* _TASK BRIEF_: Quote the whole listing word for word. Do not include the pictures.

* _GIVEN INFORMATION_:
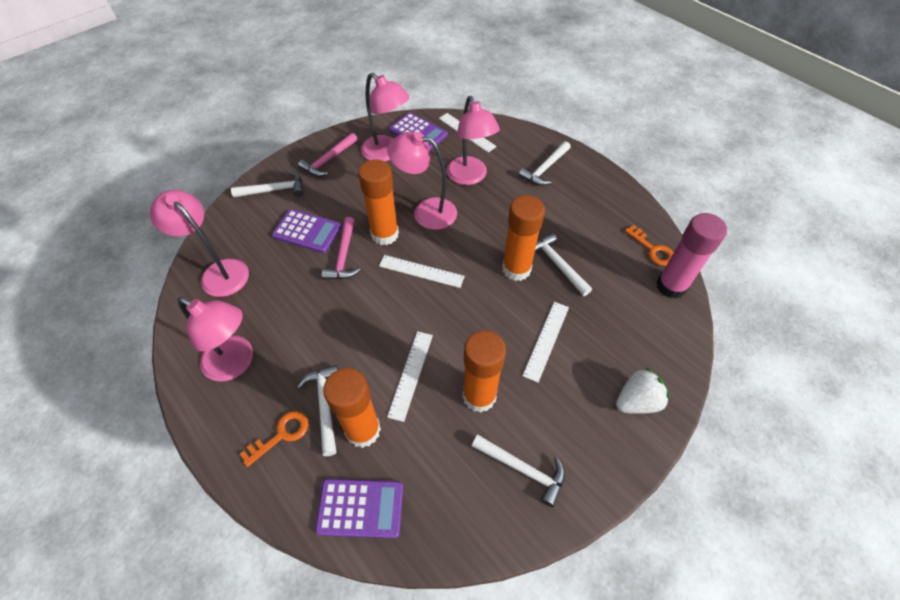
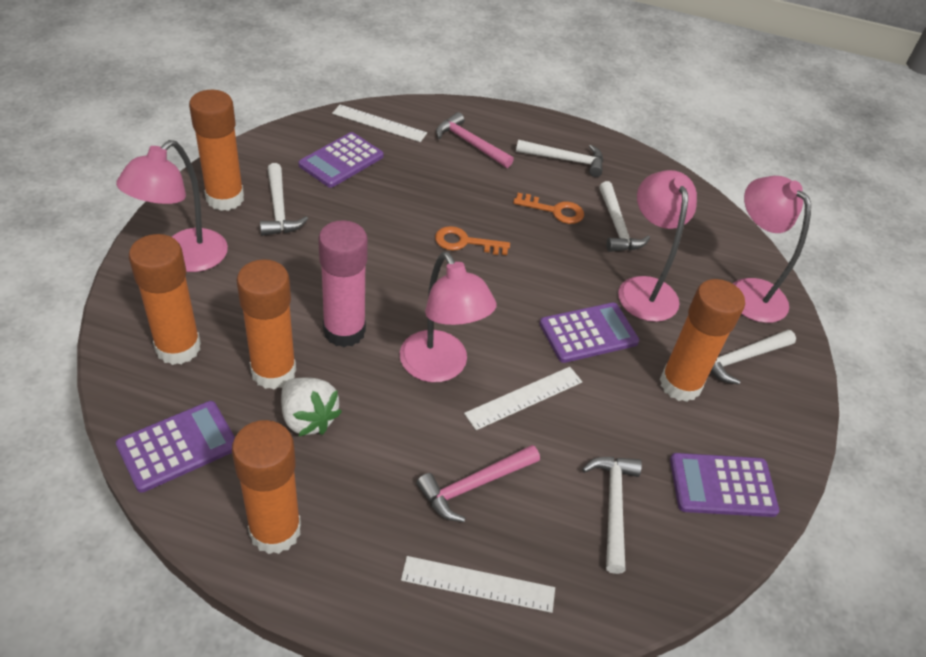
orange glue stick: 4 -> 5
pink lamp: 5 -> 4
purple calculator: 3 -> 4
white ruler: 4 -> 3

* _EXERCISE RESULT_:
orange glue stick: 4 -> 5
pink lamp: 5 -> 4
purple calculator: 3 -> 4
white ruler: 4 -> 3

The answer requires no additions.